### Exercise brief
Copy the entries below word for word, minus the pictures.

Record excerpts: Begin

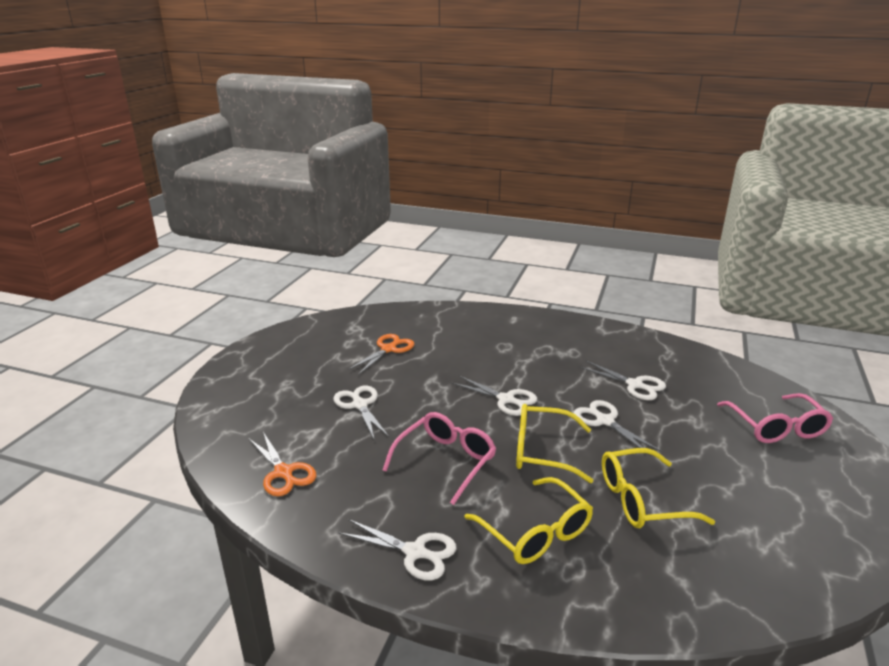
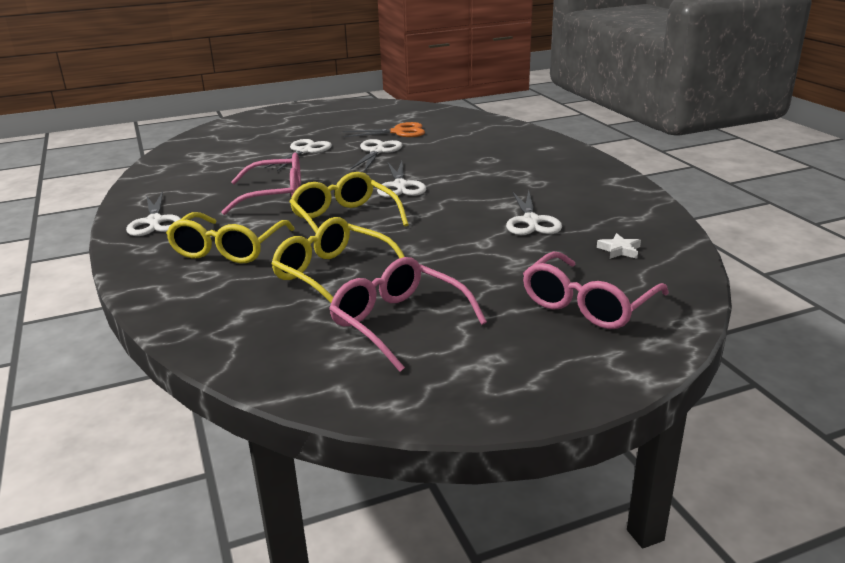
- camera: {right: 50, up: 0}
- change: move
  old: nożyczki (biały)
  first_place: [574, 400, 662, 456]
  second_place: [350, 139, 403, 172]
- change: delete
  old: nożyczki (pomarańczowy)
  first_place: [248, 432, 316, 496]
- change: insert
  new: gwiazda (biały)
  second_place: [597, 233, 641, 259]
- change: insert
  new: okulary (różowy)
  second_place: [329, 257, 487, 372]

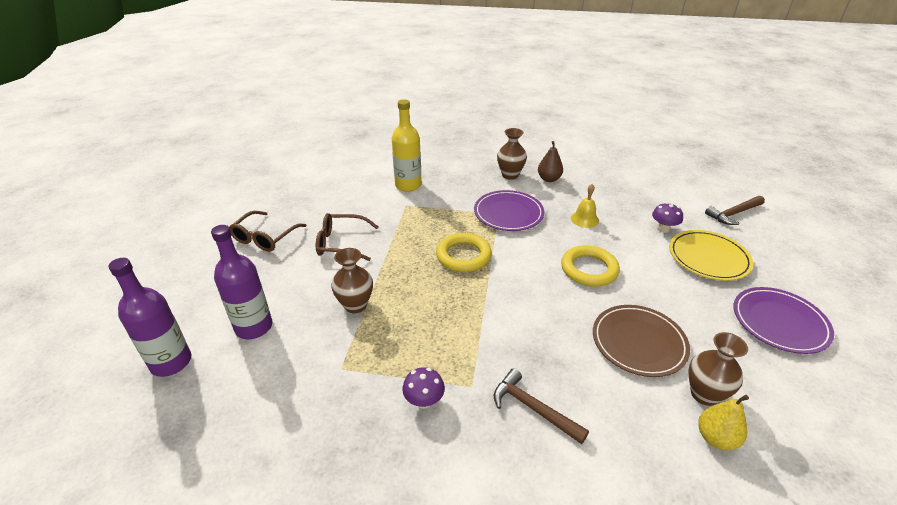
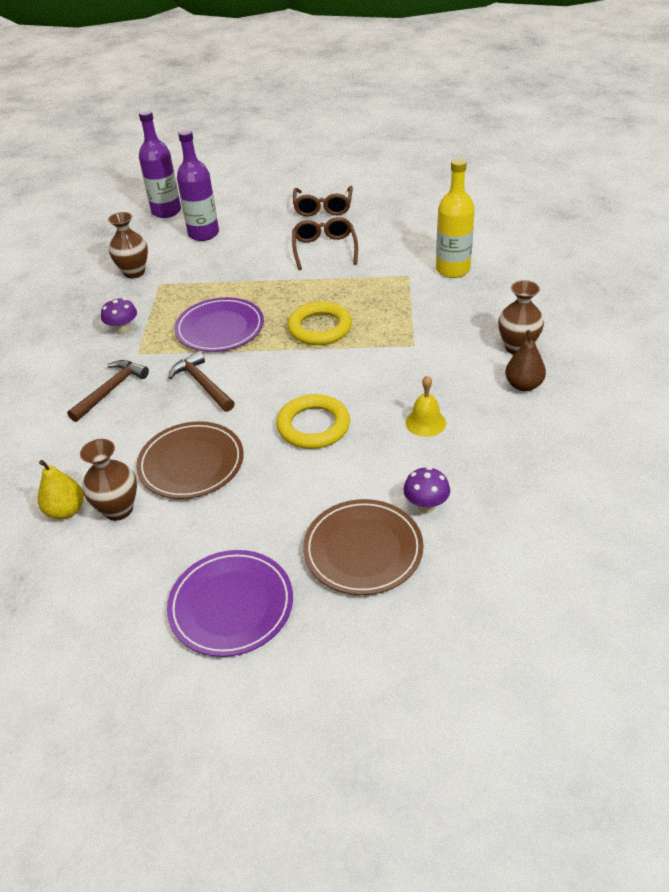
- camera: {right: 85, up: 5}
- change: move
  old: talerz (fioletowy)
  first_place: [474, 190, 544, 231]
  second_place: [174, 297, 264, 352]
- change: move
  old: młotek (brązowy)
  first_place: [705, 196, 765, 225]
  second_place: [169, 351, 235, 412]
- change: rotate
  old: okulary (brązowy)
  first_place: [229, 211, 307, 252]
  second_place: [293, 186, 353, 216]
  degrees: -105
- change: recolor
  old: talerz (żółty)
  new: talerz (brązowy)
  first_place: [669, 230, 753, 281]
  second_place: [303, 499, 423, 595]
- change: move
  old: wazon (brązowy)
  first_place: [331, 248, 373, 313]
  second_place: [108, 212, 148, 278]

Record excerpts: End

### Answer to this exercise
- camera: {right: 50, up: 0}
- change: move
  old: nożyczki (biały)
  first_place: [574, 400, 662, 456]
  second_place: [350, 139, 403, 172]
- change: delete
  old: nożyczki (pomarańczowy)
  first_place: [248, 432, 316, 496]
- change: insert
  new: gwiazda (biały)
  second_place: [597, 233, 641, 259]
- change: insert
  new: okulary (różowy)
  second_place: [329, 257, 487, 372]

- camera: {right: 85, up: 5}
- change: move
  old: talerz (fioletowy)
  first_place: [474, 190, 544, 231]
  second_place: [174, 297, 264, 352]
- change: move
  old: młotek (brązowy)
  first_place: [705, 196, 765, 225]
  second_place: [169, 351, 235, 412]
- change: rotate
  old: okulary (brązowy)
  first_place: [229, 211, 307, 252]
  second_place: [293, 186, 353, 216]
  degrees: -105
- change: recolor
  old: talerz (żółty)
  new: talerz (brązowy)
  first_place: [669, 230, 753, 281]
  second_place: [303, 499, 423, 595]
- change: move
  old: wazon (brązowy)
  first_place: [331, 248, 373, 313]
  second_place: [108, 212, 148, 278]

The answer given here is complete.